**EXERCISE DETAILS**: Copy every line below that has the word "Buch" in it.

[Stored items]
•••••

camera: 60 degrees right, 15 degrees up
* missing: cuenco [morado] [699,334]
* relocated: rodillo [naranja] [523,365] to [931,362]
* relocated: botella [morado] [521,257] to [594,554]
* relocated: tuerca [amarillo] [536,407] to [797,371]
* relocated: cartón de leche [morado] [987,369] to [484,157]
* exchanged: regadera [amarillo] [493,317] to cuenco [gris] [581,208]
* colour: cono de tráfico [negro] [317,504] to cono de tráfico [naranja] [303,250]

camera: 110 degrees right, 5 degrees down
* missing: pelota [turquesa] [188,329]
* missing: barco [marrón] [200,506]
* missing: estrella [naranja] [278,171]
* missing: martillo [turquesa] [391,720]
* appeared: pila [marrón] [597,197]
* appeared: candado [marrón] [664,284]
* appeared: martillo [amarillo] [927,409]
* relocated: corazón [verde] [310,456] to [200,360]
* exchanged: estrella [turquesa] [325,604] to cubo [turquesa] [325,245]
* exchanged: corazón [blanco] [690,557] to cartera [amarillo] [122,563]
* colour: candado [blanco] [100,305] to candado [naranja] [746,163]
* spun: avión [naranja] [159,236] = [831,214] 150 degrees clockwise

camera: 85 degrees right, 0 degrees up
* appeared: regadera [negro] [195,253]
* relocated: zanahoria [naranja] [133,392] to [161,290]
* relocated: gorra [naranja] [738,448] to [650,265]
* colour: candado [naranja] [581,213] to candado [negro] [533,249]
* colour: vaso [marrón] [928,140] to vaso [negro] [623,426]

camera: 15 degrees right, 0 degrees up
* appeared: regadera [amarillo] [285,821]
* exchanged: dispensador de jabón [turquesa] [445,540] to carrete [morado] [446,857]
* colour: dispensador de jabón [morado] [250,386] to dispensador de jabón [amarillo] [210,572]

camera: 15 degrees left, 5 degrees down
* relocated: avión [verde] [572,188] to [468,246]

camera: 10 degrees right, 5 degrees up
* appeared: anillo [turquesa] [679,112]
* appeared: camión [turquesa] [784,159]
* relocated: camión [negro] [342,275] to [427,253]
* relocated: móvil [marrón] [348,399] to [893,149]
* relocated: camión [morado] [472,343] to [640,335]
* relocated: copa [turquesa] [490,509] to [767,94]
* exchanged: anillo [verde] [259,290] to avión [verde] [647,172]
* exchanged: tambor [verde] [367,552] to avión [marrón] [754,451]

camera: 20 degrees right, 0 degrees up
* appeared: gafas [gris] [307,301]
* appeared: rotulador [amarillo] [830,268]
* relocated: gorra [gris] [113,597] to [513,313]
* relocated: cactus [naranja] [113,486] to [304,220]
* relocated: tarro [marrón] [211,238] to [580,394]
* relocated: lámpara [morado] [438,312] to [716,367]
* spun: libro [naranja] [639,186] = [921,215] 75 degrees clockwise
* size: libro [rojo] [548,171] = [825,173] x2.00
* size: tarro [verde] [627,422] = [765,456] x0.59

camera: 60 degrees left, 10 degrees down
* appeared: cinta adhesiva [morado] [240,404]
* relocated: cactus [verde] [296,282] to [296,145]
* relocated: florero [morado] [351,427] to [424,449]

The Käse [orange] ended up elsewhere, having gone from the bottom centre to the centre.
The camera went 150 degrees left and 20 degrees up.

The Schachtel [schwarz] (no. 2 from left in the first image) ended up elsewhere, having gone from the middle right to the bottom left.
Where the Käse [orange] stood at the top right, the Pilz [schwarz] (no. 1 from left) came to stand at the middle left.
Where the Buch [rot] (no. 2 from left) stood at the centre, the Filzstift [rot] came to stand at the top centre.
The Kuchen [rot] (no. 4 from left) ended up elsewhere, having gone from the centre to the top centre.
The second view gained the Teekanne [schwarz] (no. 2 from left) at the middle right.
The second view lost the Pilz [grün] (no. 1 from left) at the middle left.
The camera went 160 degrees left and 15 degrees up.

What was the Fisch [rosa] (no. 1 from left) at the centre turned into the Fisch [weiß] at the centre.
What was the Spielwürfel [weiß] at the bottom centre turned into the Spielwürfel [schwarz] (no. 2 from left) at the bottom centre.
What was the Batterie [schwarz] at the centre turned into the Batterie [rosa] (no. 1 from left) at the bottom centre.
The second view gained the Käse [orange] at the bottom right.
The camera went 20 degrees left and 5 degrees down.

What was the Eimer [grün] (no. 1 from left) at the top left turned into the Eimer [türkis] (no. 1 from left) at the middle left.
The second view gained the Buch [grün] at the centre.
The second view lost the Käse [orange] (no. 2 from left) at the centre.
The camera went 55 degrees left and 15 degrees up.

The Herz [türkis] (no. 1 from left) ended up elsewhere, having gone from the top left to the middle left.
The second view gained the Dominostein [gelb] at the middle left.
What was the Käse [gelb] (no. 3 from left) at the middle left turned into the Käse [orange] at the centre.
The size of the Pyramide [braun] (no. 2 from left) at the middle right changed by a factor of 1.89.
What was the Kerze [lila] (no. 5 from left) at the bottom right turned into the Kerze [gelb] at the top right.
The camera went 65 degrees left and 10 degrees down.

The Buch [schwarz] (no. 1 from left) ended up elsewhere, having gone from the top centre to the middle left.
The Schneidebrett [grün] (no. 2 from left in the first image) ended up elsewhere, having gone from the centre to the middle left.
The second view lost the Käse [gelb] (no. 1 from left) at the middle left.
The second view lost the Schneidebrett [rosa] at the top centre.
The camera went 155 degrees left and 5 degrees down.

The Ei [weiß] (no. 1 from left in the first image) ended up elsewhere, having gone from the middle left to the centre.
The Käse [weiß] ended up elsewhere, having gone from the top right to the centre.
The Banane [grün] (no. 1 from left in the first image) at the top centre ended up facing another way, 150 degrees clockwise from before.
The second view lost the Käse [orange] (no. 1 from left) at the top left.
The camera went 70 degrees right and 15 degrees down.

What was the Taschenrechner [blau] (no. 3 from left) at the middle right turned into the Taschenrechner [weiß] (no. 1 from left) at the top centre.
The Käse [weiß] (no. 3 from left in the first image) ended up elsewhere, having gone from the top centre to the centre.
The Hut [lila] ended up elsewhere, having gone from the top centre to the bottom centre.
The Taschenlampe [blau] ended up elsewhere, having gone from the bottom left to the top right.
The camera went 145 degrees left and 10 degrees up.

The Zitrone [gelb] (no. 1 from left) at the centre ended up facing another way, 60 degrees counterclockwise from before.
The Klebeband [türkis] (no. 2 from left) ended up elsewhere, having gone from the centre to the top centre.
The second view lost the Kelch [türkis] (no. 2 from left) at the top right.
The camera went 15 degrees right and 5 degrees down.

•••••

**REPLY TO THE TASK**:
Where the Buch [rot] (no. 2 from left) stood at the centre, the Filzstift [rot] came to stand at the top centre.
The second view gained the Buch [grün] at the centre.
The Buch [schwarz] (no. 1 from left) ended up elsewhere, having gone from the top centre to the middle left.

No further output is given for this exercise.